--- START ---

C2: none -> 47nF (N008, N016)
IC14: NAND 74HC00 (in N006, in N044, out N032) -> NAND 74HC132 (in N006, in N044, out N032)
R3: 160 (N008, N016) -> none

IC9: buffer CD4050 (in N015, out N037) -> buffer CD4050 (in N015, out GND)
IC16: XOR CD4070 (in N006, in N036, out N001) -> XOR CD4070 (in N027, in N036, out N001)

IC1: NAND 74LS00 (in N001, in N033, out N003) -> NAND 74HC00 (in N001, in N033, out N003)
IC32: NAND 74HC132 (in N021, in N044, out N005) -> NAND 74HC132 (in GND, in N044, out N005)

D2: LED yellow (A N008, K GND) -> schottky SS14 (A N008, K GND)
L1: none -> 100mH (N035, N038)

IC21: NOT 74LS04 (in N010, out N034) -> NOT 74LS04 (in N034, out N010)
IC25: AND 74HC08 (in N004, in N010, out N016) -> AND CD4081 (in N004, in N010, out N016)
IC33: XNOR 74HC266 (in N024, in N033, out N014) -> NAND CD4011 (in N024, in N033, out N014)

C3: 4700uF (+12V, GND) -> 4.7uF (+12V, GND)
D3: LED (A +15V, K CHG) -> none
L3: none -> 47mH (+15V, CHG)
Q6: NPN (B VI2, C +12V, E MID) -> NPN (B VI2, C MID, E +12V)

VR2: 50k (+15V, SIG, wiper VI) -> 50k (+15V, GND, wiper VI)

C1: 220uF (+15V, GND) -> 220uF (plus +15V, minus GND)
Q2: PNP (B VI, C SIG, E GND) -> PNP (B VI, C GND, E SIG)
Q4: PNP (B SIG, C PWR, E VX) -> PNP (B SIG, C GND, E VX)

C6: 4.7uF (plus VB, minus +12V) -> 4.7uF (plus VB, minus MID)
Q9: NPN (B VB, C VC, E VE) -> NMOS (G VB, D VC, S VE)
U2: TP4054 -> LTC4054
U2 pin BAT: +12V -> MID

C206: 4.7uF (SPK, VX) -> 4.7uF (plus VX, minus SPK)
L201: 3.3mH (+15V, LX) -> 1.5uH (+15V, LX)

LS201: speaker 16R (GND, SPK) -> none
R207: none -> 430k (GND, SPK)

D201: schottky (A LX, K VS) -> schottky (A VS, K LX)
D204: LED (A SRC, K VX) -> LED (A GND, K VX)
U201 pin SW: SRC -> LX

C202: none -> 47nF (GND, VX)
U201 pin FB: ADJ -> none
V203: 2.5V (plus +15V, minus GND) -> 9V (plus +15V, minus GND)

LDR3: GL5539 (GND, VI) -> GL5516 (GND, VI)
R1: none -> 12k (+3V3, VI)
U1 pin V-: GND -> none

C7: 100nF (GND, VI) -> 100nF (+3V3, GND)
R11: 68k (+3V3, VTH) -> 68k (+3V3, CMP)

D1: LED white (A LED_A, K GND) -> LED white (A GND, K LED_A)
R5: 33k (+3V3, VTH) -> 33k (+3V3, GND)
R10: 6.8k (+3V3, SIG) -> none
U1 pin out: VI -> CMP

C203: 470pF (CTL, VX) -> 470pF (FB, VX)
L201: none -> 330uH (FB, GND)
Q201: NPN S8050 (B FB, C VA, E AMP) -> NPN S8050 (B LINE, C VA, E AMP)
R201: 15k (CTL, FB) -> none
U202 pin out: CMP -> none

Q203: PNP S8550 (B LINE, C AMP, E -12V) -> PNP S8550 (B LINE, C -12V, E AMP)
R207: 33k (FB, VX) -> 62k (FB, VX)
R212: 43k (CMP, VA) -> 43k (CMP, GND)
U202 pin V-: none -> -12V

--- END ---

■ DIRECTIONS FOR THIS TASK
Reproduce each line above exactly.

■ TASK RESPONSE
C2: none -> 47nF (N008, N016)
IC14: NAND 74HC00 (in N006, in N044, out N032) -> NAND 74HC132 (in N006, in N044, out N032)
R3: 160 (N008, N016) -> none

IC9: buffer CD4050 (in N015, out N037) -> buffer CD4050 (in N015, out GND)
IC16: XOR CD4070 (in N006, in N036, out N001) -> XOR CD4070 (in N027, in N036, out N001)

IC1: NAND 74LS00 (in N001, in N033, out N003) -> NAND 74HC00 (in N001, in N033, out N003)
IC32: NAND 74HC132 (in N021, in N044, out N005) -> NAND 74HC132 (in GND, in N044, out N005)

D2: LED yellow (A N008, K GND) -> schottky SS14 (A N008, K GND)
L1: none -> 100mH (N035, N038)

IC21: NOT 74LS04 (in N010, out N034) -> NOT 74LS04 (in N034, out N010)
IC25: AND 74HC08 (in N004, in N010, out N016) -> AND CD4081 (in N004, in N010, out N016)
IC33: XNOR 74HC266 (in N024, in N033, out N014) -> NAND CD4011 (in N024, in N033, out N014)

C3: 4700uF (+12V, GND) -> 4.7uF (+12V, GND)
D3: LED (A +15V, K CHG) -> none
L3: none -> 47mH (+15V, CHG)
Q6: NPN (B VI2, C +12V, E MID) -> NPN (B VI2, C MID, E +12V)

VR2: 50k (+15V, SIG, wiper VI) -> 50k (+15V, GND, wiper VI)

C1: 220uF (+15V, GND) -> 220uF (plus +15V, minus GND)
Q2: PNP (B VI, C SIG, E GND) -> PNP (B VI, C GND, E SIG)
Q4: PNP (B SIG, C PWR, E VX) -> PNP (B SIG, C GND, E VX)

C6: 4.7uF (plus VB, minus +12V) -> 4.7uF (plus VB, minus MID)
Q9: NPN (B VB, C VC, E VE) -> NMOS (G VB, D VC, S VE)
U2: TP4054 -> LTC4054
U2 pin BAT: +12V -> MID

C206: 4.7uF (SPK, VX) -> 4.7uF (plus VX, minus SPK)
L201: 3.3mH (+15V, LX) -> 1.5uH (+15V, LX)

LS201: speaker 16R (GND, SPK) -> none
R207: none -> 430k (GND, SPK)

D201: schottky (A LX, K VS) -> schottky (A VS, K LX)
D204: LED (A SRC, K VX) -> LED (A GND, K VX)
U201 pin SW: SRC -> LX

C202: none -> 47nF (GND, VX)
U201 pin FB: ADJ -> none
V203: 2.5V (plus +15V, minus GND) -> 9V (plus +15V, minus GND)

LDR3: GL5539 (GND, VI) -> GL5516 (GND, VI)
R1: none -> 12k (+3V3, VI)
U1 pin V-: GND -> none

C7: 100nF (GND, VI) -> 100nF (+3V3, GND)
R11: 68k (+3V3, VTH) -> 68k (+3V3, CMP)

D1: LED white (A LED_A, K GND) -> LED white (A GND, K LED_A)
R5: 33k (+3V3, VTH) -> 33k (+3V3, GND)
R10: 6.8k (+3V3, SIG) -> none
U1 pin out: VI -> CMP

C203: 470pF (CTL, VX) -> 470pF (FB, VX)
L201: none -> 330uH (FB, GND)
Q201: NPN S8050 (B FB, C VA, E AMP) -> NPN S8050 (B LINE, C VA, E AMP)
R201: 15k (CTL, FB) -> none
U202 pin out: CMP -> none

Q203: PNP S8550 (B LINE, C AMP, E -12V) -> PNP S8550 (B LINE, C -12V, E AMP)
R207: 33k (FB, VX) -> 62k (FB, VX)
R212: 43k (CMP, VA) -> 43k (CMP, GND)
U202 pin V-: none -> -12V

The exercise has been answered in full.